WORK TO BE COMPLETED -> Extract the text of every entry below exactly; leave images out.

EXERCISE INPUT Block Start

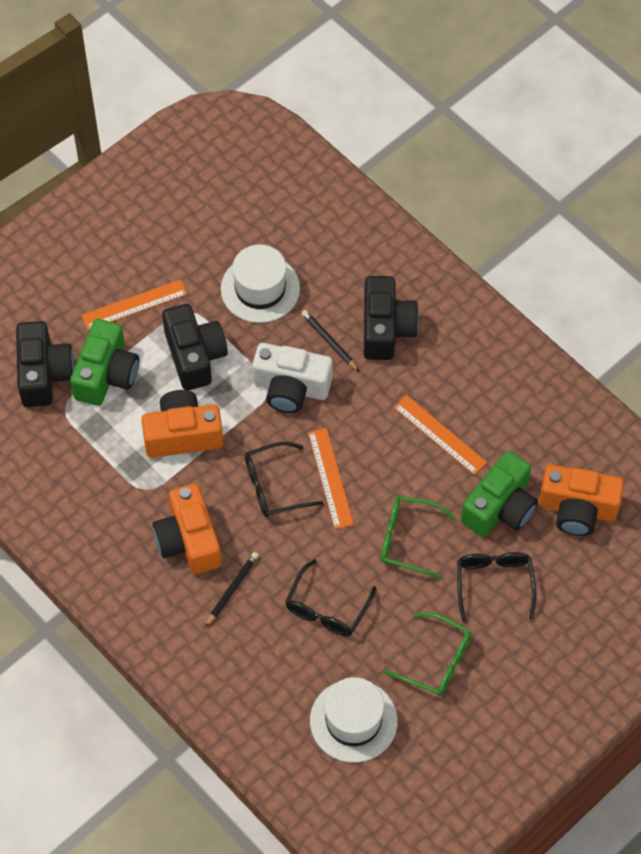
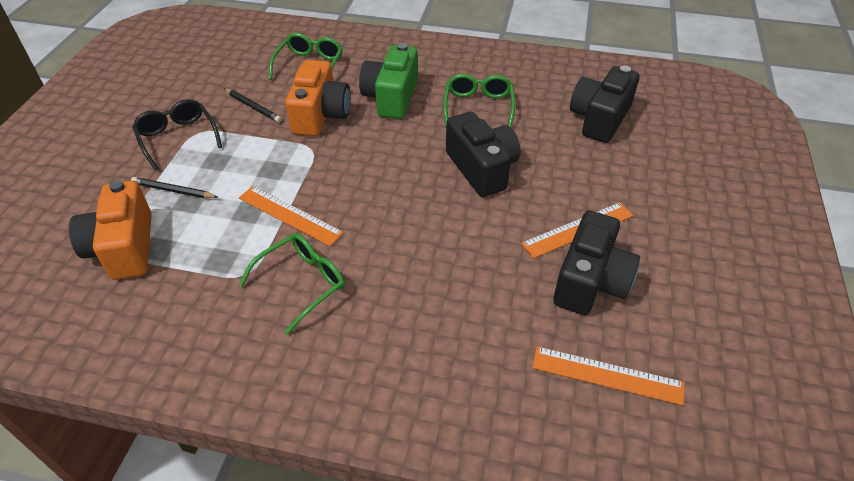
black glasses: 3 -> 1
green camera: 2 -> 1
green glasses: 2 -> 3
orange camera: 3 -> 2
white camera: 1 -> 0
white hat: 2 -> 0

EXERCISE INPUT Block End

OUTPUT OF THE TASK ->
black glasses: 3 -> 1
green camera: 2 -> 1
green glasses: 2 -> 3
orange camera: 3 -> 2
white camera: 1 -> 0
white hat: 2 -> 0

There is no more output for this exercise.